• _Before-and-after change records_
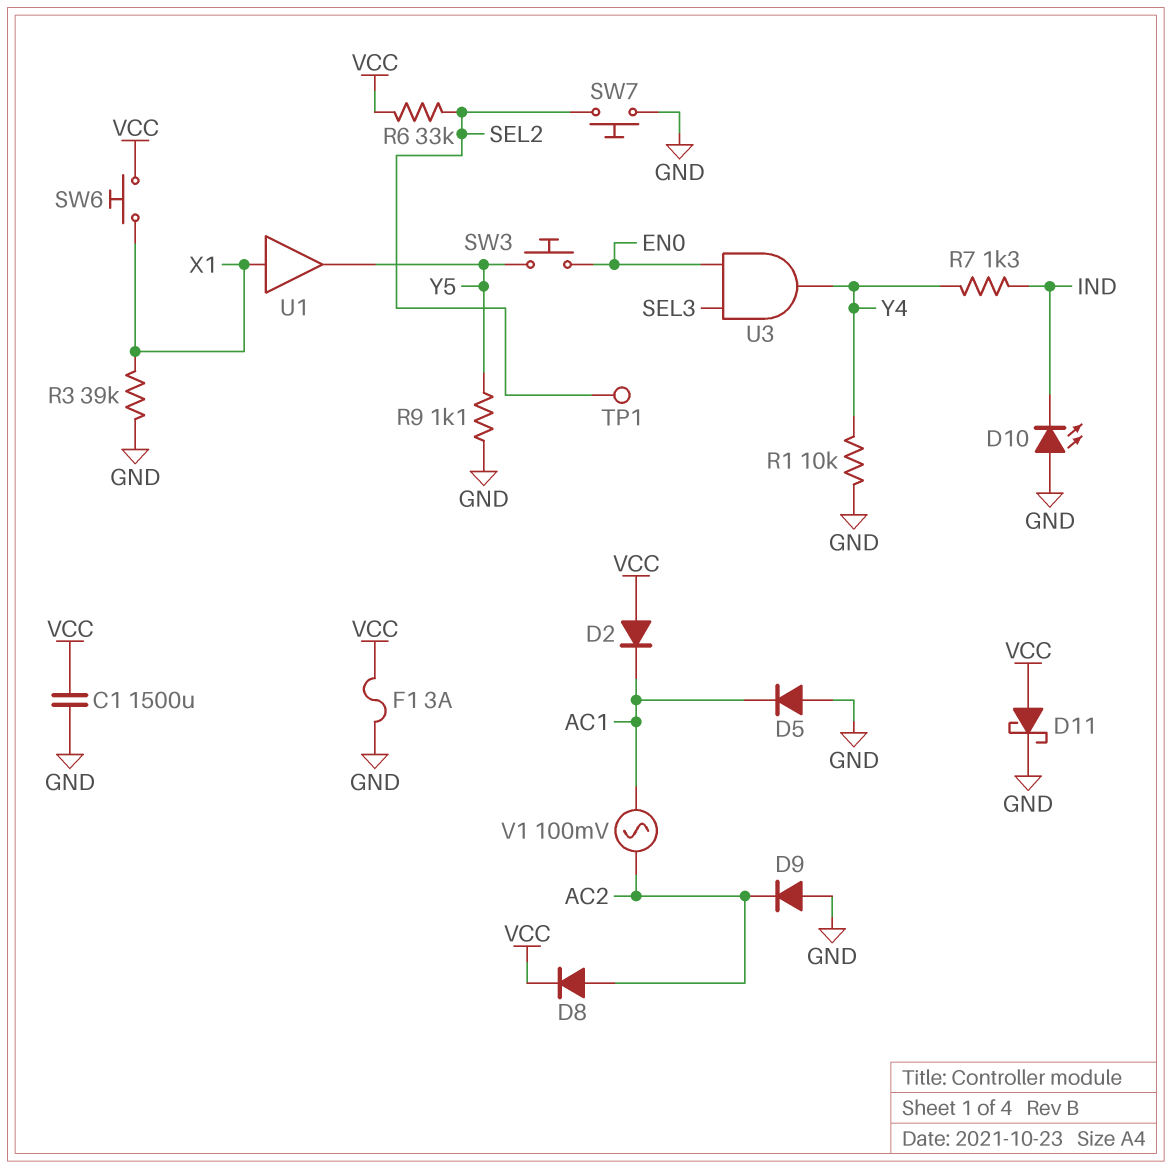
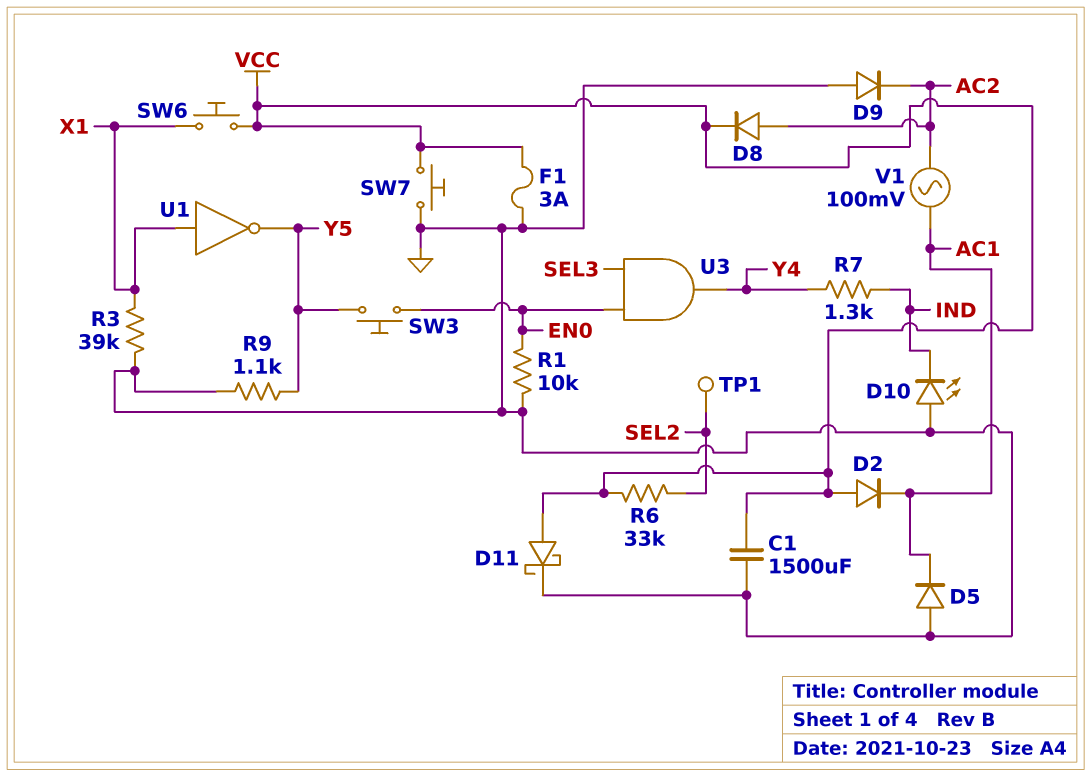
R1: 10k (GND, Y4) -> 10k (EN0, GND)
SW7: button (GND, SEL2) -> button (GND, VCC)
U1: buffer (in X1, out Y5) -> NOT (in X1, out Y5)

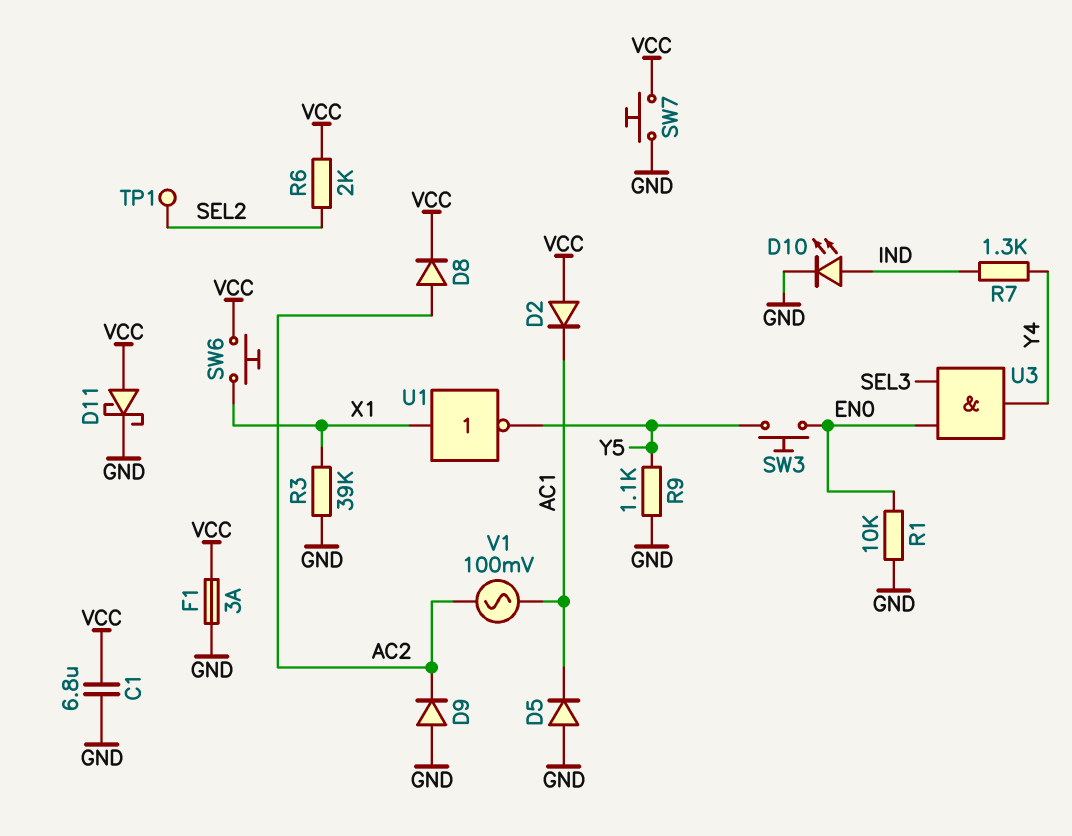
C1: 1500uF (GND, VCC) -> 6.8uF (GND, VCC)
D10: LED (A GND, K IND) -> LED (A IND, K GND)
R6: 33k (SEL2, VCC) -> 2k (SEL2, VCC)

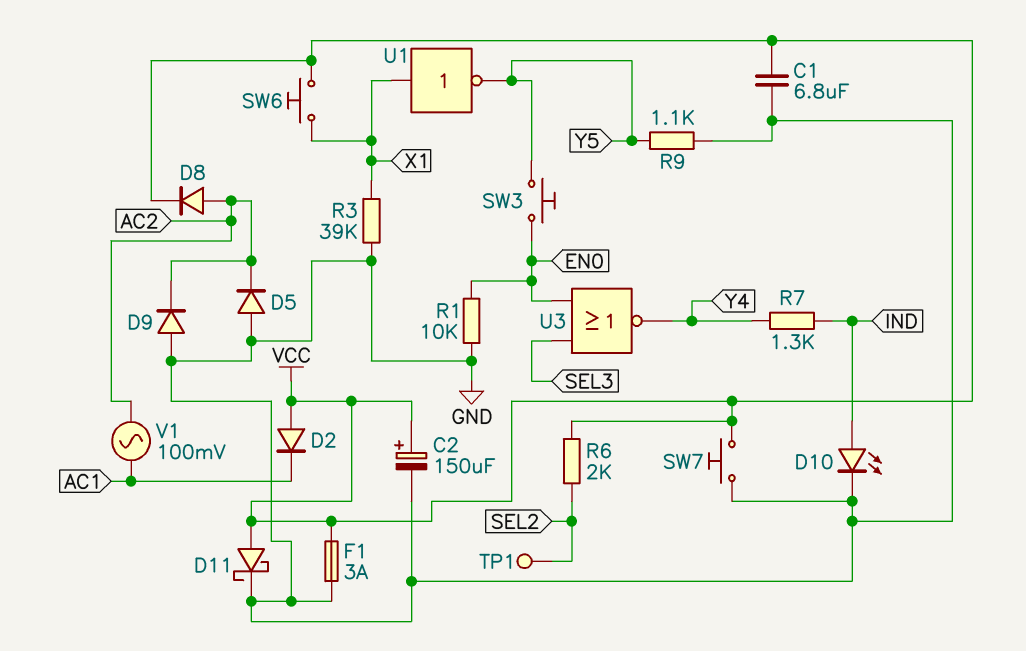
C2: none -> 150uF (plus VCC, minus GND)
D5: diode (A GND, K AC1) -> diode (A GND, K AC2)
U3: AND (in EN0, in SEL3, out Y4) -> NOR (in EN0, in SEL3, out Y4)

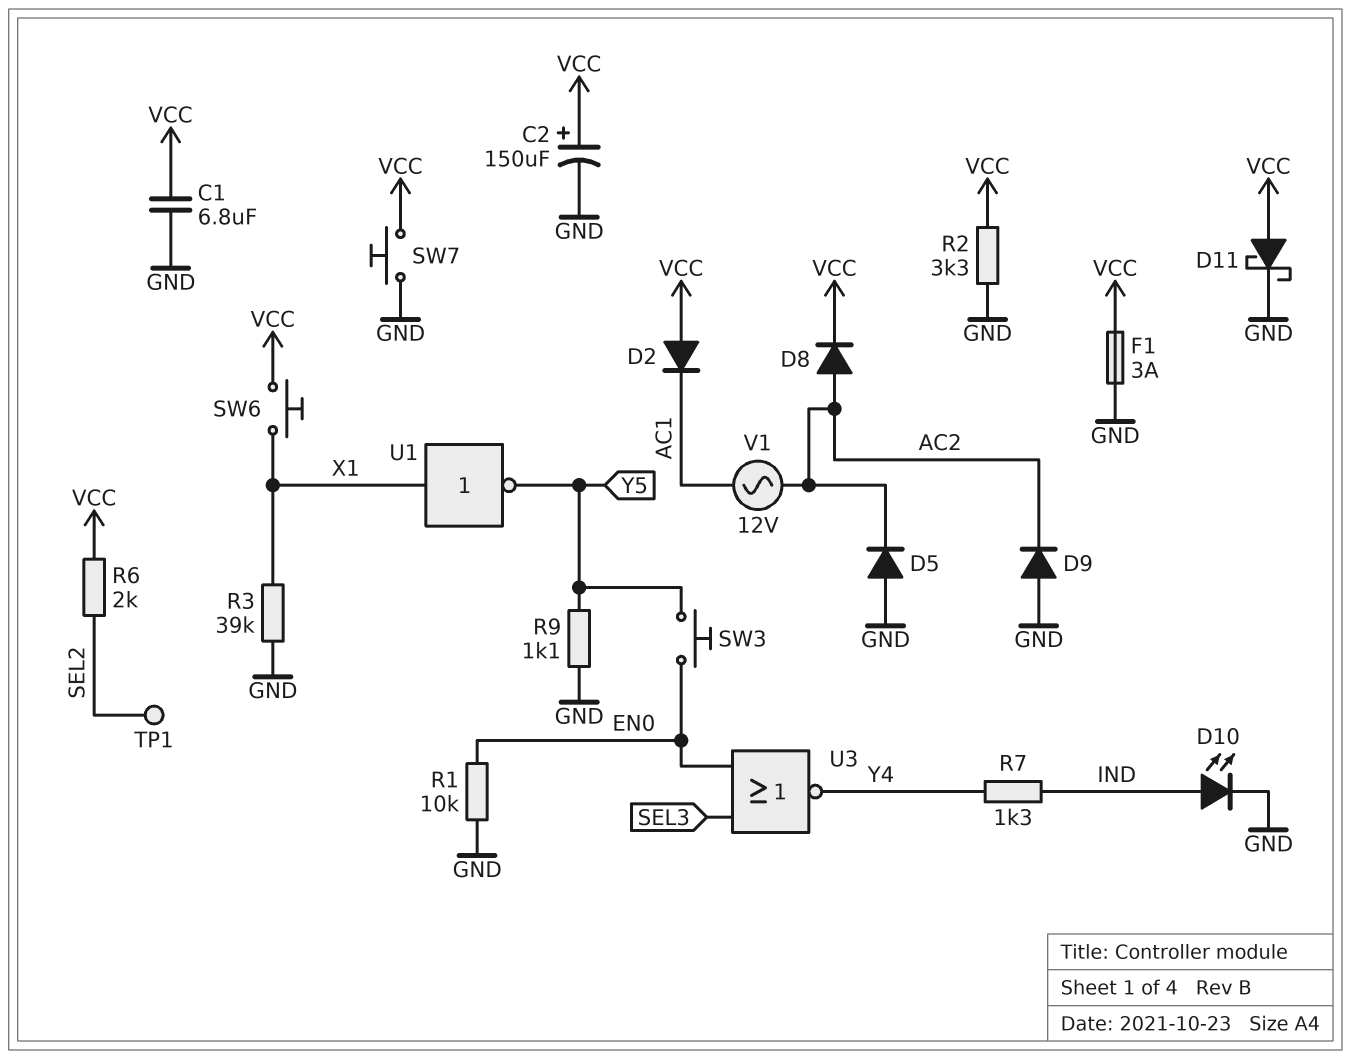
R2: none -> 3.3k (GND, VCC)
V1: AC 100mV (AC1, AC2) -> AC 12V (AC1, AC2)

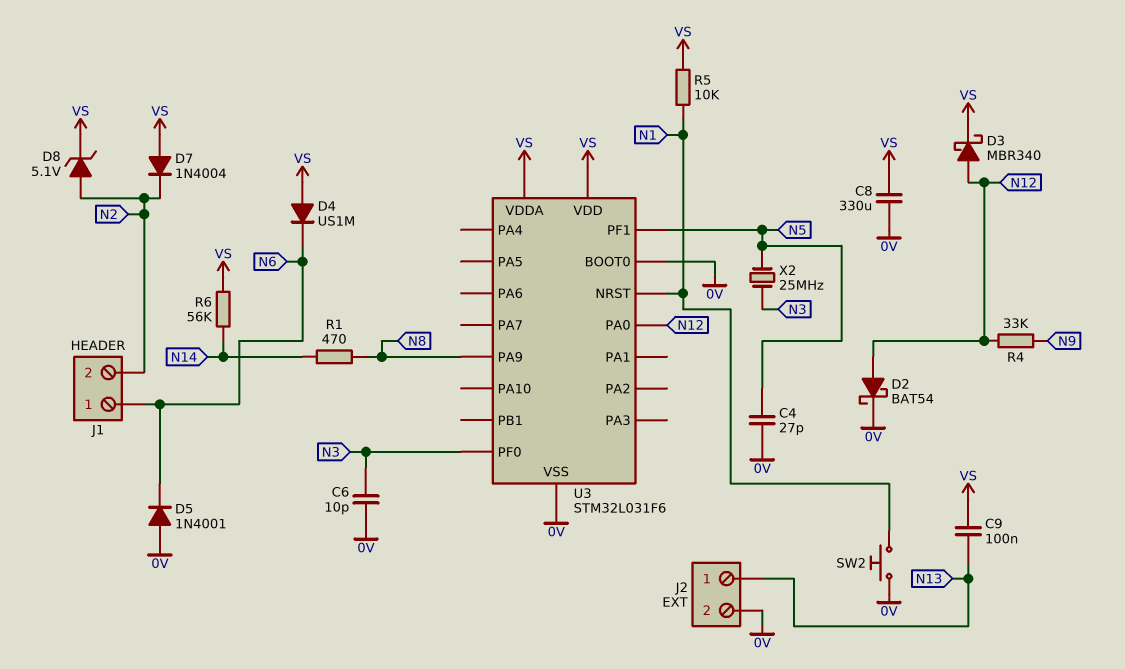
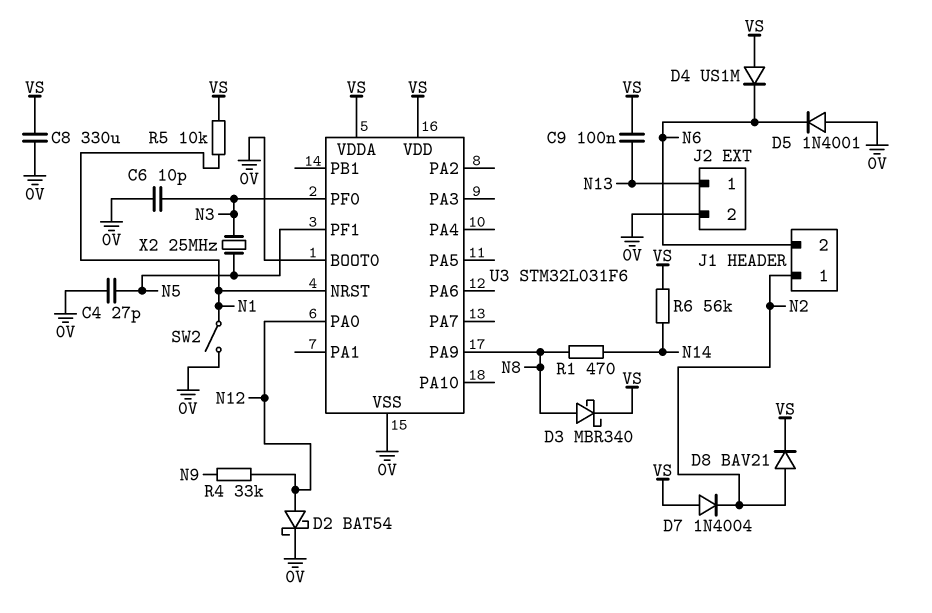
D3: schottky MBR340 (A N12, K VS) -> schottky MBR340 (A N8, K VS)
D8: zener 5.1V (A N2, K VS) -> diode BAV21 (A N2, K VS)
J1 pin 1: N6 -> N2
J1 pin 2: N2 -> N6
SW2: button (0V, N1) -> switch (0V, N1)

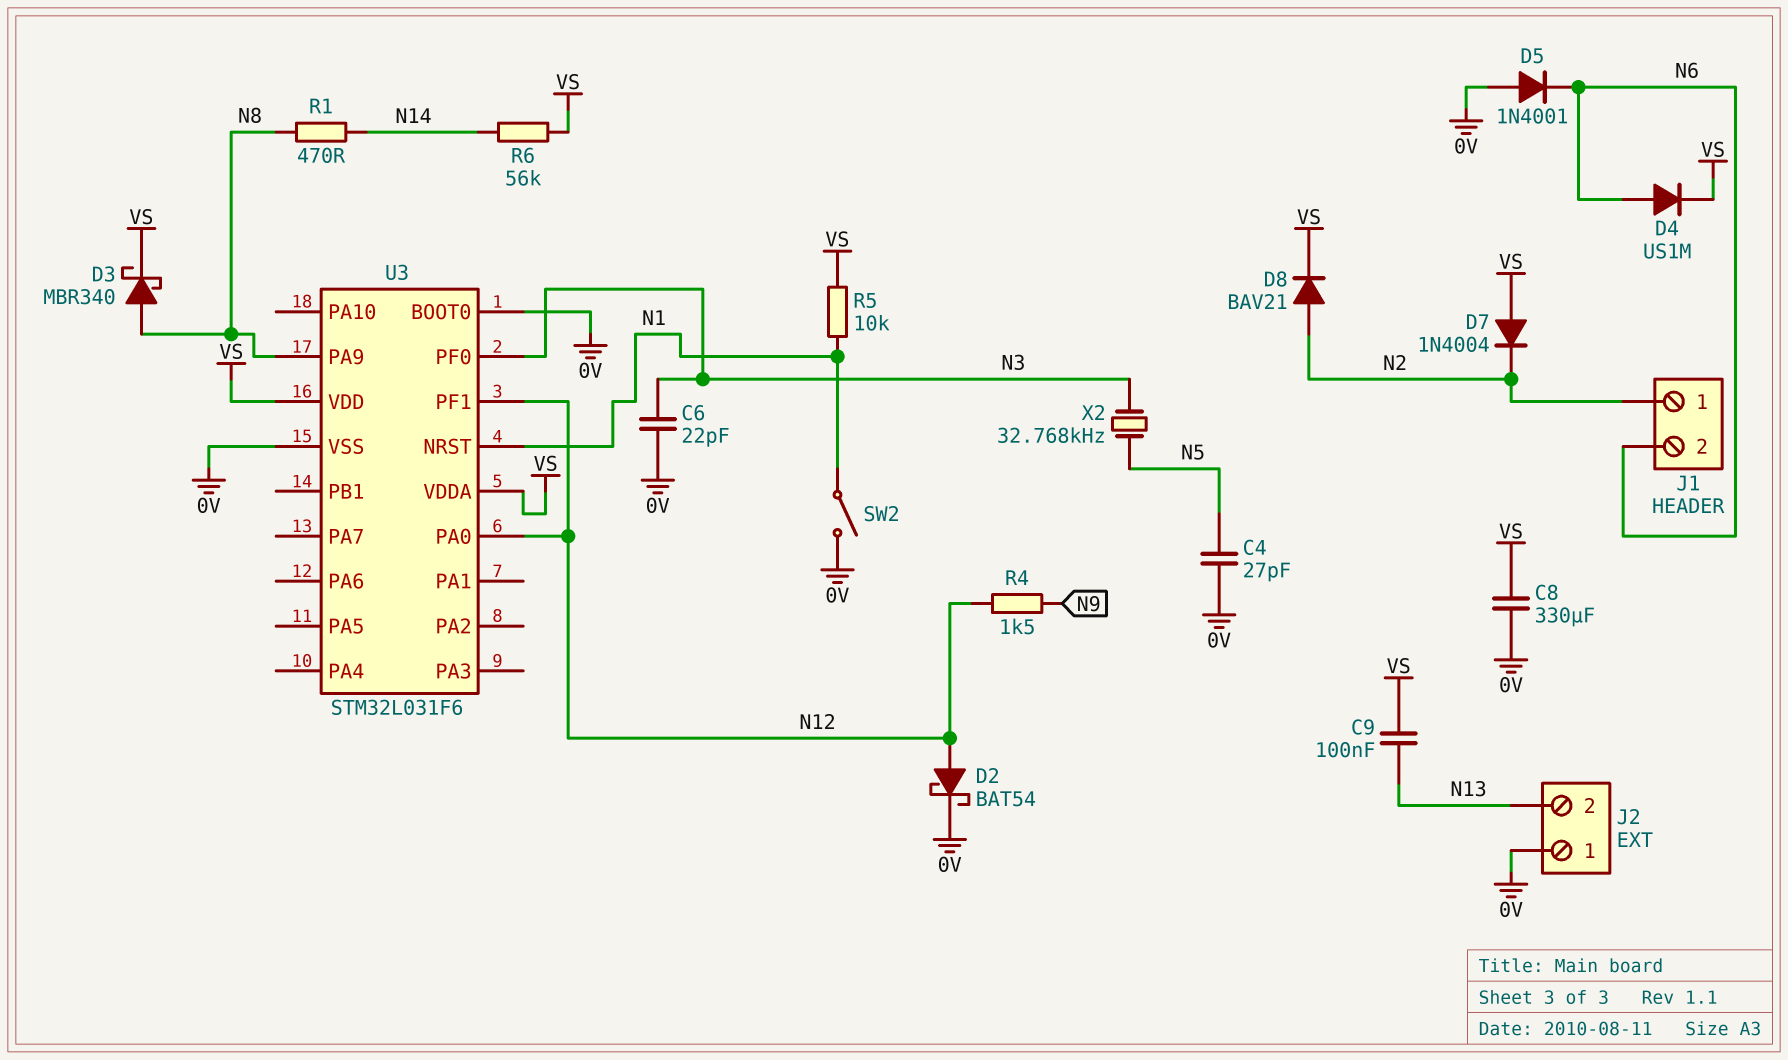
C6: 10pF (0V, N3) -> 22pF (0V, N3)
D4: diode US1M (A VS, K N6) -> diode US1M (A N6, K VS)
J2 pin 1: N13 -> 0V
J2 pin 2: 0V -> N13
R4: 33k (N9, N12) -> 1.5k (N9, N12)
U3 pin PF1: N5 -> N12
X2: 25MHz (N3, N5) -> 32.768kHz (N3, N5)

• _Your instructions_
Reproduce only the lines from the first line of the entries through the line containing "U3 pin PF1: N5 -> N12", exactly and with both ends kept. Omit the pictures.

• _Result of this task_
R1: 10k (GND, Y4) -> 10k (EN0, GND)
SW7: button (GND, SEL2) -> button (GND, VCC)
U1: buffer (in X1, out Y5) -> NOT (in X1, out Y5)

C1: 1500uF (GND, VCC) -> 6.8uF (GND, VCC)
D10: LED (A GND, K IND) -> LED (A IND, K GND)
R6: 33k (SEL2, VCC) -> 2k (SEL2, VCC)

C2: none -> 150uF (plus VCC, minus GND)
D5: diode (A GND, K AC1) -> diode (A GND, K AC2)
U3: AND (in EN0, in SEL3, out Y4) -> NOR (in EN0, in SEL3, out Y4)

R2: none -> 3.3k (GND, VCC)
V1: AC 100mV (AC1, AC2) -> AC 12V (AC1, AC2)

D3: schottky MBR340 (A N12, K VS) -> schottky MBR340 (A N8, K VS)
D8: zener 5.1V (A N2, K VS) -> diode BAV21 (A N2, K VS)
J1 pin 1: N6 -> N2
J1 pin 2: N2 -> N6
SW2: button (0V, N1) -> switch (0V, N1)

C6: 10pF (0V, N3) -> 22pF (0V, N3)
D4: diode US1M (A VS, K N6) -> diode US1M (A N6, K VS)
J2 pin 1: N13 -> 0V
J2 pin 2: 0V -> N13
R4: 33k (N9, N12) -> 1.5k (N9, N12)
U3 pin PF1: N5 -> N12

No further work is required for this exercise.